EXERCISE DESCRIPTION>
What you should give back is a precise copy of the lines below from the one containing "C2: 6.8uF (plus" through the one containing "V2: AC 100mV (GND, SRC) -> AC 2V (GND, SRC)", with no pictures.

DATA EXTRACT>
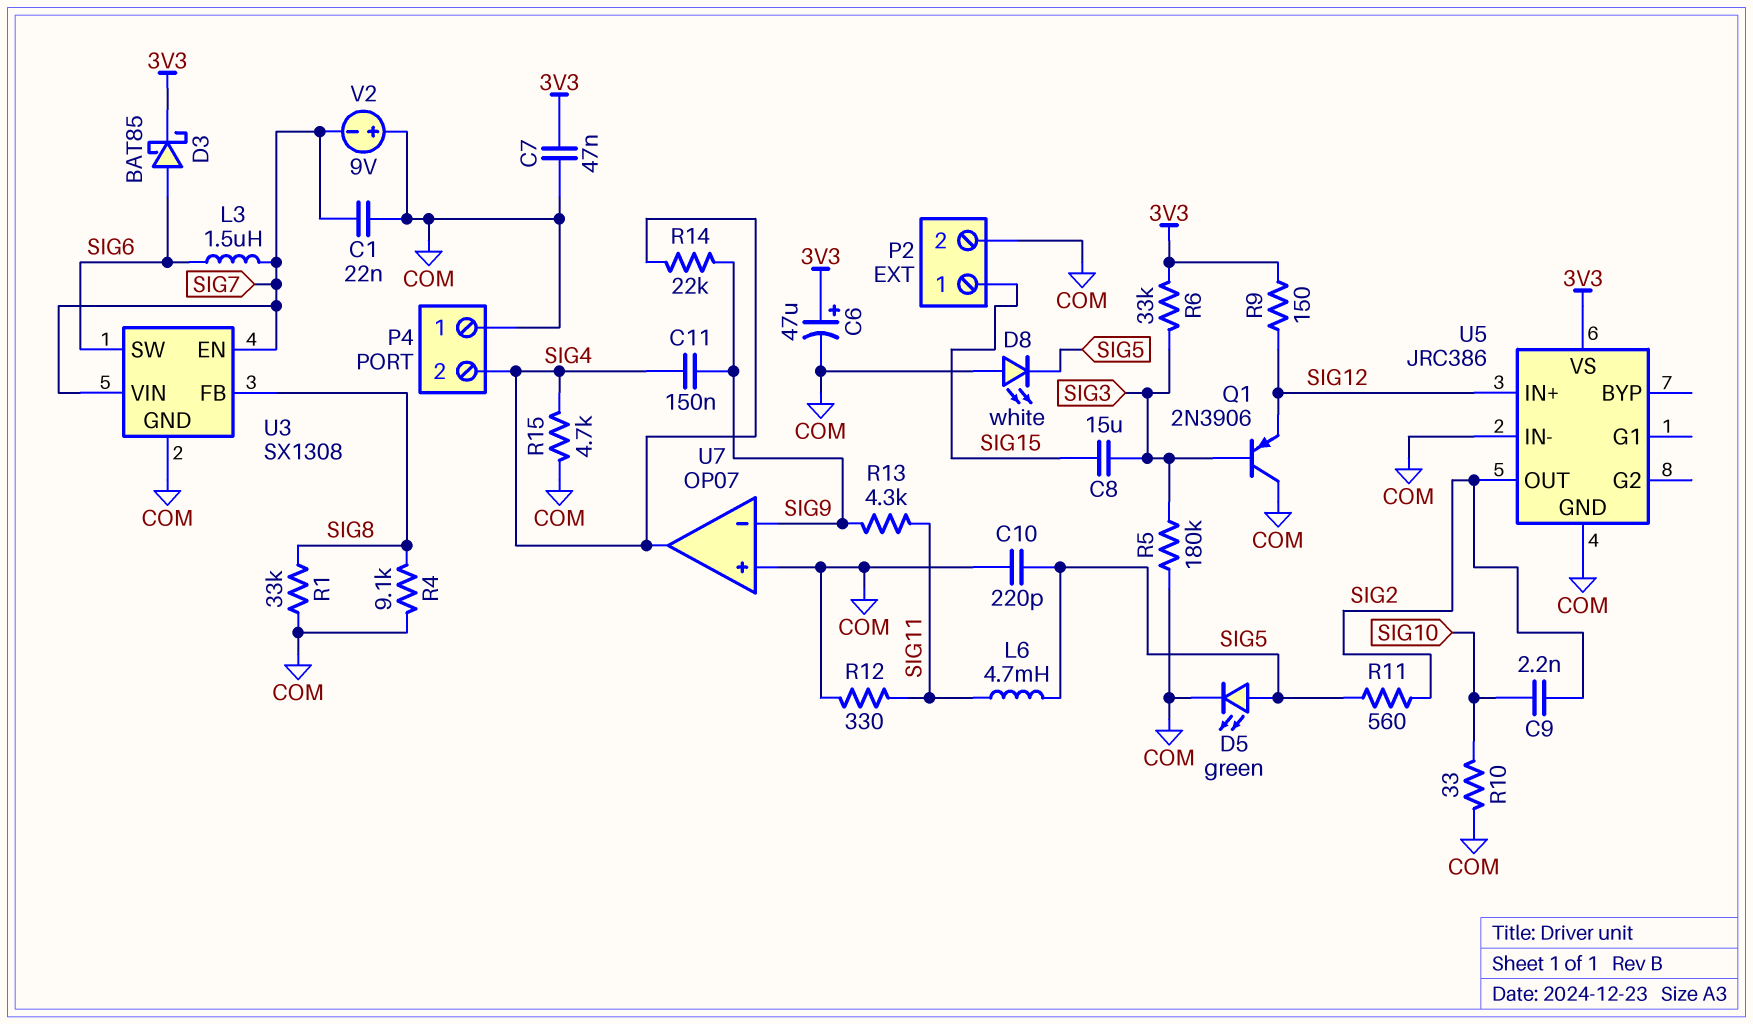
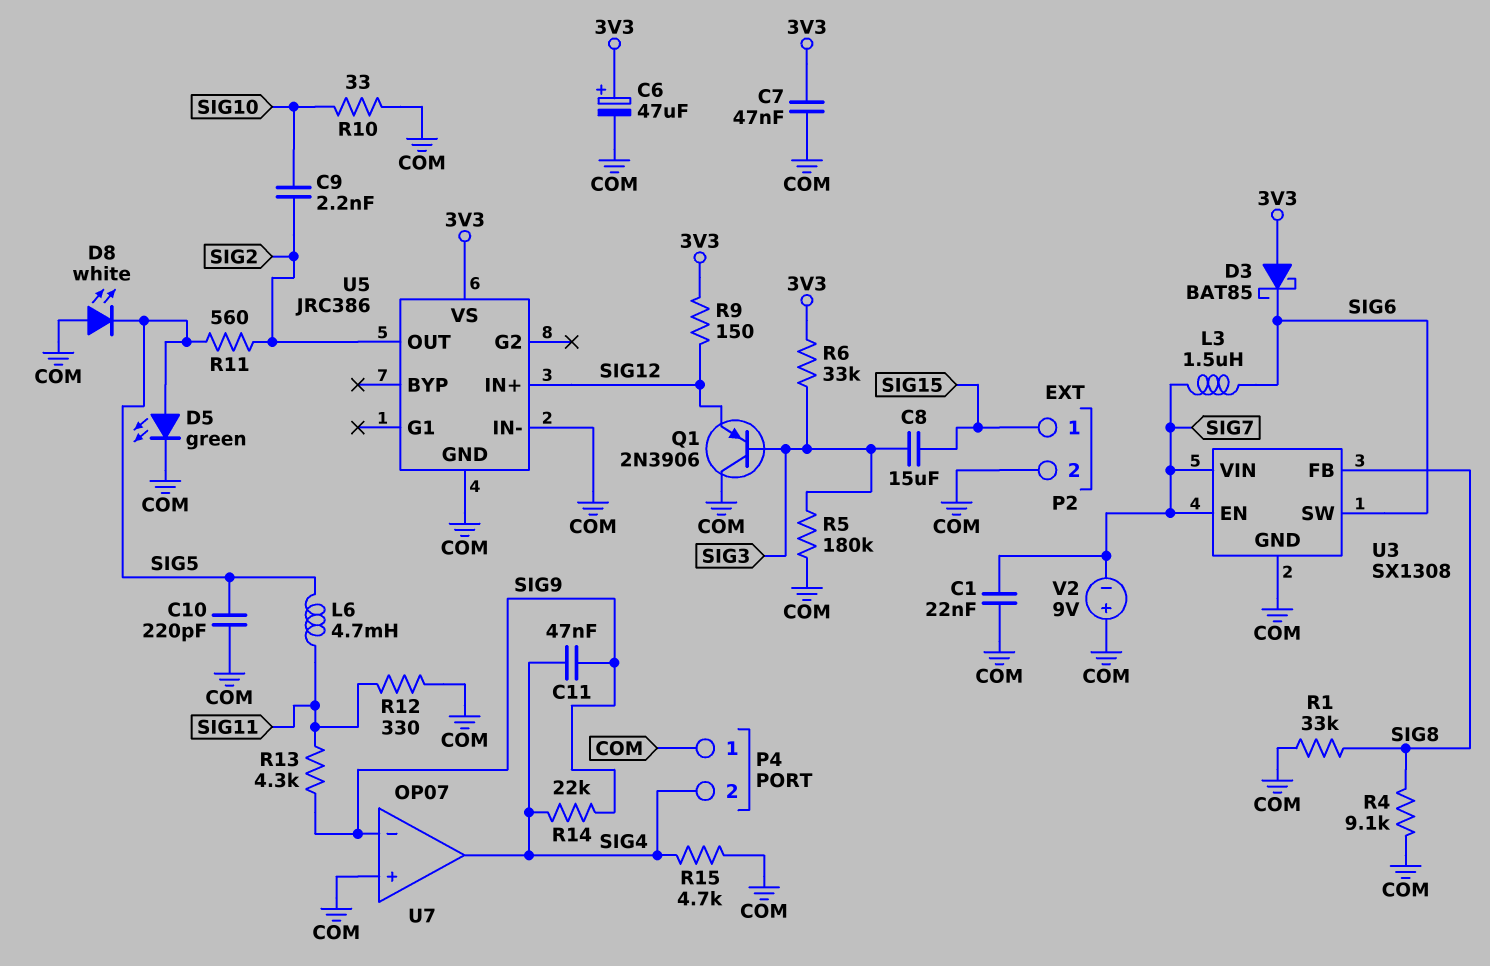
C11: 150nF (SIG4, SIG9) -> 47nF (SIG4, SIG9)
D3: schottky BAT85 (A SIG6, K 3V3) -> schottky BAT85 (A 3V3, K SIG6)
--
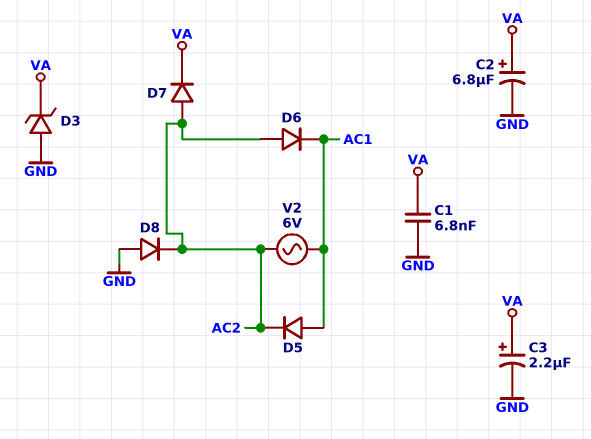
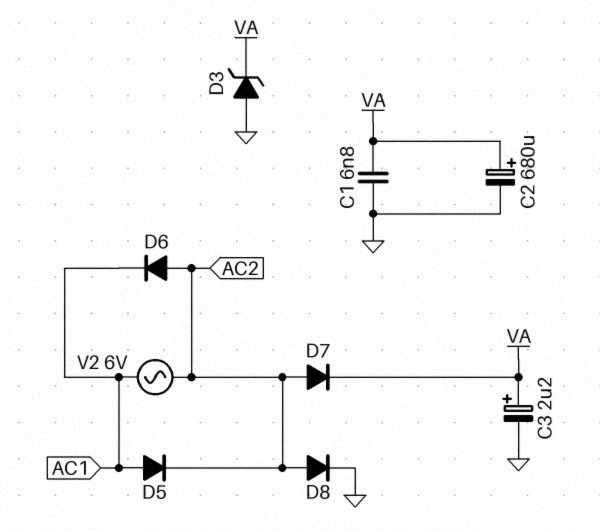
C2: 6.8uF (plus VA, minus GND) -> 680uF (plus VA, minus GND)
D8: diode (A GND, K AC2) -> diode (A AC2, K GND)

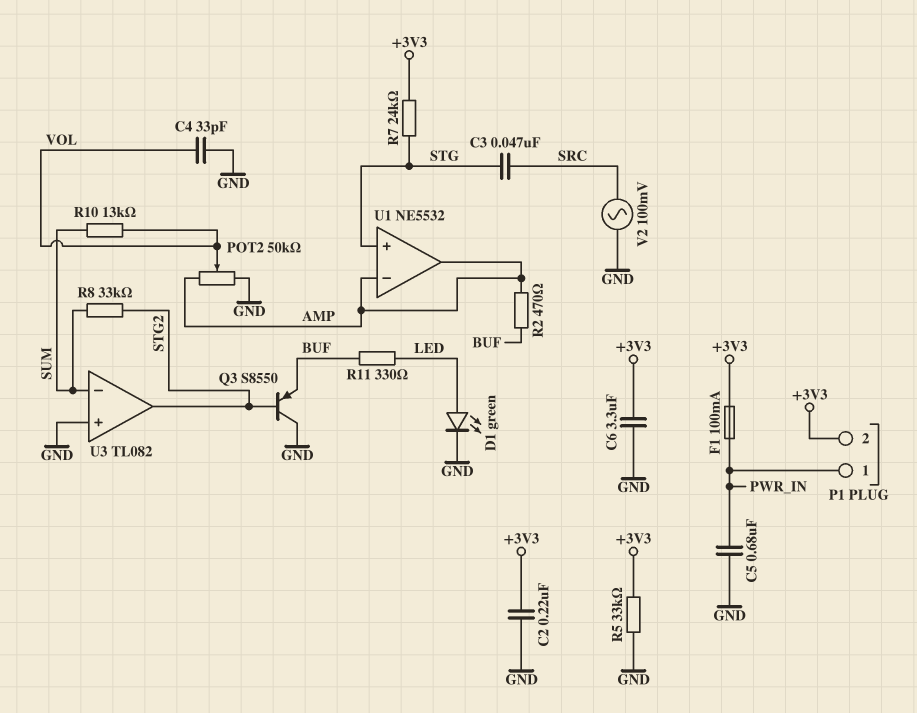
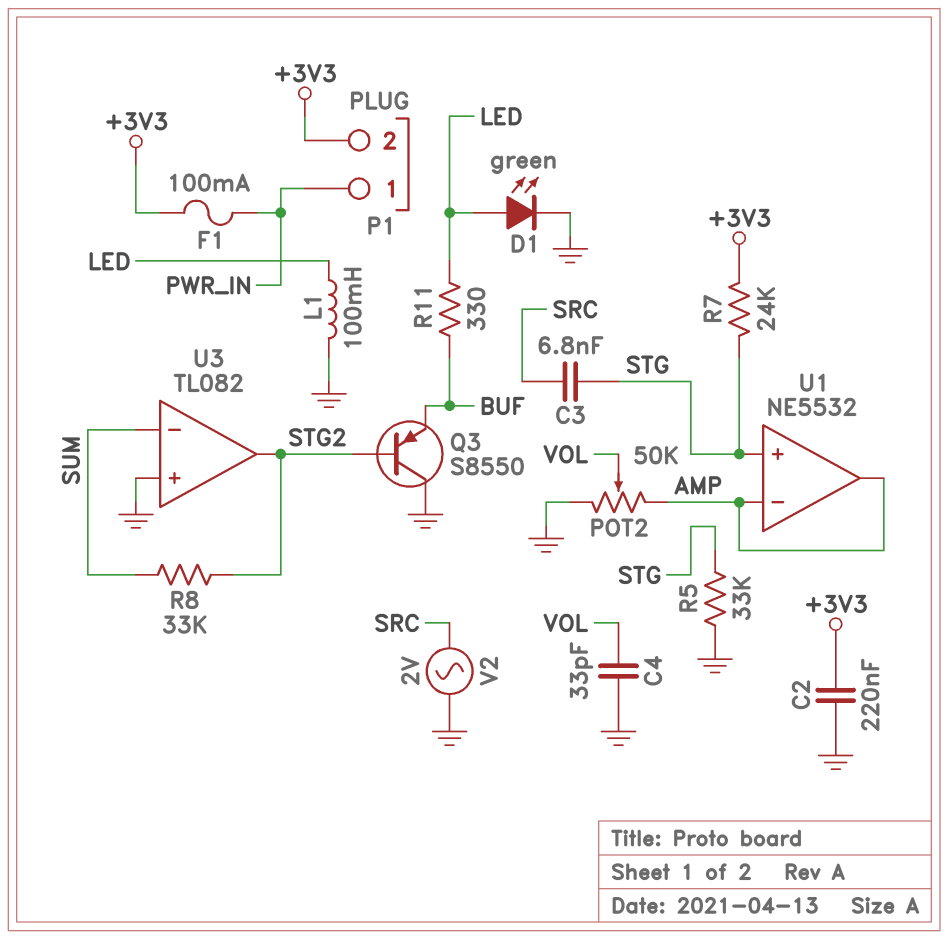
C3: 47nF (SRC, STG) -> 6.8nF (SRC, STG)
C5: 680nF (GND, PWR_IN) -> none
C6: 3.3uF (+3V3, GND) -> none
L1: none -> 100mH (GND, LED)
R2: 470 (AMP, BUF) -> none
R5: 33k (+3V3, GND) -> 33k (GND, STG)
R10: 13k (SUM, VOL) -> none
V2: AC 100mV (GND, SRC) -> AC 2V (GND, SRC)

REPLY TO THE EXERCISE>
C2: 6.8uF (plus VA, minus GND) -> 680uF (plus VA, minus GND)
D8: diode (A GND, K AC2) -> diode (A AC2, K GND)

C3: 47nF (SRC, STG) -> 6.8nF (SRC, STG)
C5: 680nF (GND, PWR_IN) -> none
C6: 3.3uF (+3V3, GND) -> none
L1: none -> 100mH (GND, LED)
R2: 470 (AMP, BUF) -> none
R5: 33k (+3V3, GND) -> 33k (GND, STG)
R10: 13k (SUM, VOL) -> none
V2: AC 100mV (GND, SRC) -> AC 2V (GND, SRC)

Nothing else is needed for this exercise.